(WHAT YOU NEED TO DO):
Reproduce the following lines exactly as they appear, without any changes.

(DATA LINES):
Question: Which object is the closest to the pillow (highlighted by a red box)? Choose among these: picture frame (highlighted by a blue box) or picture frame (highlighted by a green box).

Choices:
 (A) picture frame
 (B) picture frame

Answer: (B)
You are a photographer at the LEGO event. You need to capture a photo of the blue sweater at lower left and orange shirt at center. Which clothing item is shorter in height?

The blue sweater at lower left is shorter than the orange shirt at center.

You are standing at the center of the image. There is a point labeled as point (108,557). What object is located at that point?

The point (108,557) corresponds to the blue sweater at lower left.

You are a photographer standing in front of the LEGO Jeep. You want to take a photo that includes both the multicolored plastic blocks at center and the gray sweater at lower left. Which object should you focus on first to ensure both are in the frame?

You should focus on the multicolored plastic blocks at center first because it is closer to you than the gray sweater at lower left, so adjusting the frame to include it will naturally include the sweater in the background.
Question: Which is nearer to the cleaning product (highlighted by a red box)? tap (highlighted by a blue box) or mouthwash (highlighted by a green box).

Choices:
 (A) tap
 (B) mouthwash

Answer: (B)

(SOLUTION FOR THIS EXERCISE):
Question: Which object is the closest to the pillow (highlighted by a red box)? Choose among these: picture frame (highlighted by a blue box) or picture frame (highlighted by a green box).

Choices:
 (A) picture frame
 (B) picture frame

Answer: (B)
You are a photographer at the LEGO event. You need to capture a photo of the blue sweater at lower left and orange shirt at center. Which clothing item is shorter in height?

The blue sweater at lower left is shorter than the orange shirt at center.

You are standing at the center of the image. There is a point labeled as point (108,557). What object is located at that point?

The point (108,557) corresponds to the blue sweater at lower left.

You are a photographer standing in front of the LEGO Jeep. You want to take a photo that includes both the multicolored plastic blocks at center and the gray sweater at lower left. Which object should you focus on first to ensure both are in the frame?

You should focus on the multicolored plastic blocks at center first because it is closer to you than the gray sweater at lower left, so adjusting the frame to include it will naturally include the sweater in the background.
Question: Which is nearer to the cleaning product (highlighted by a red box)? tap (highlighted by a blue box) or mouthwash (highlighted by a green box).

Choices:
 (A) tap
 (B) mouthwash

Answer: (B)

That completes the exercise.